WHAT IS REQUIRED:
Where an entry holds an image, skip the image but reproduce the rest word for word.

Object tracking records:
########

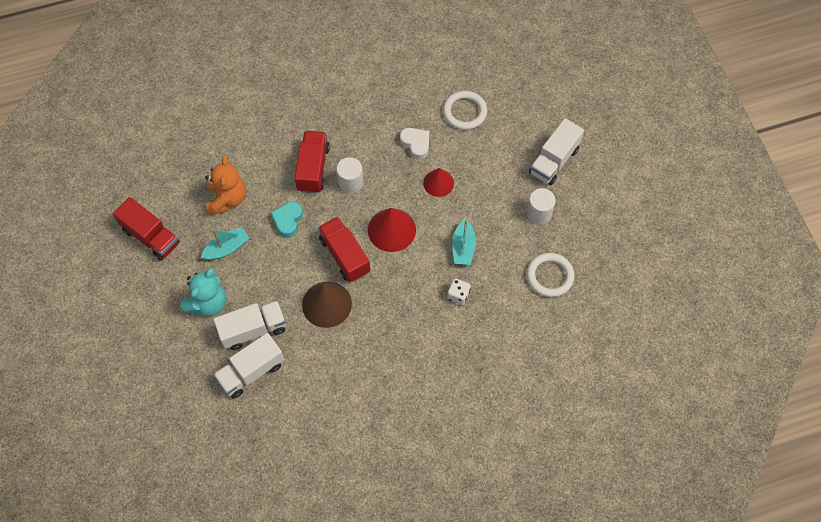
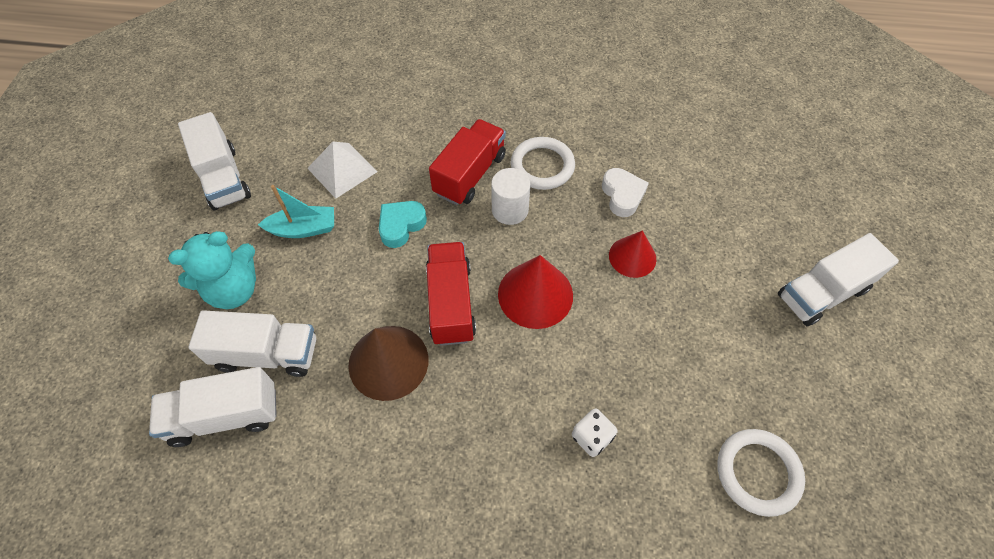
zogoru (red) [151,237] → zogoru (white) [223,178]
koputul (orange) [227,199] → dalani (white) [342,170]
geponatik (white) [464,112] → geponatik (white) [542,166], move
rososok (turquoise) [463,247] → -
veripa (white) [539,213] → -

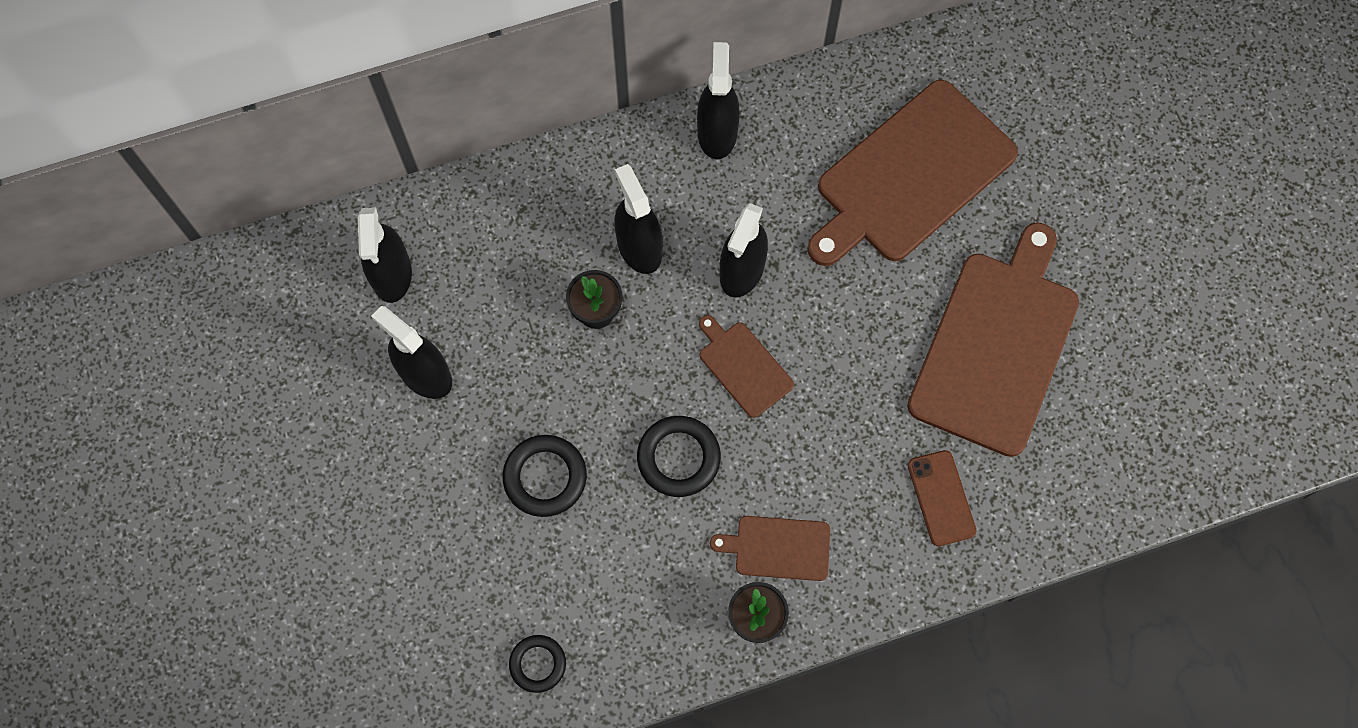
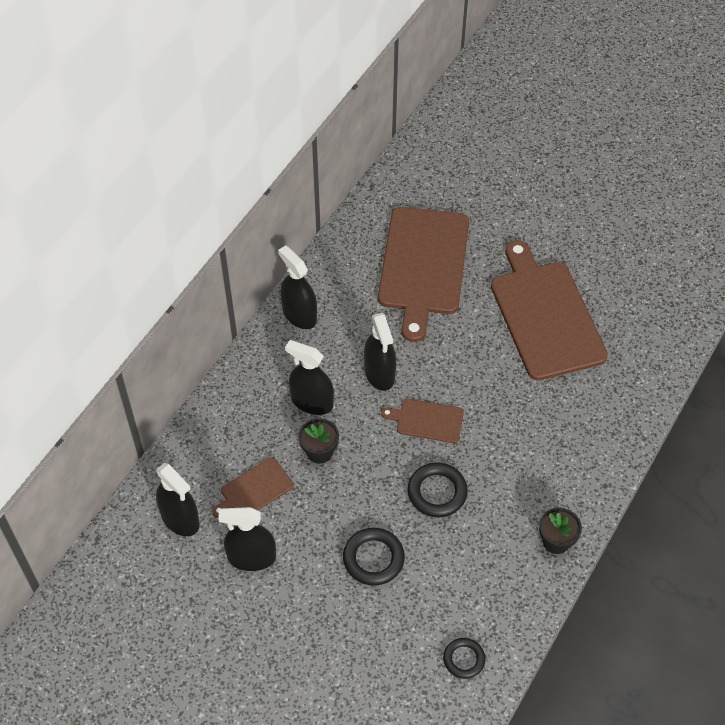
vugulumo (brown) [778,548] → vugulumo (brown) [254,490], move
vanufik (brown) [941,498] → -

########

RESPONSE FOR THIS EXERCISE:
zogoru (red) [151,237] → zogoru (white) [223,178]
koputul (orange) [227,199] → dalani (white) [342,170]
geponatik (white) [464,112] → geponatik (white) [542,166], move
rososok (turquoise) [463,247] → -
veripa (white) [539,213] → -

vugulumo (brown) [778,548] → vugulumo (brown) [254,490], move
vanufik (brown) [941,498] → -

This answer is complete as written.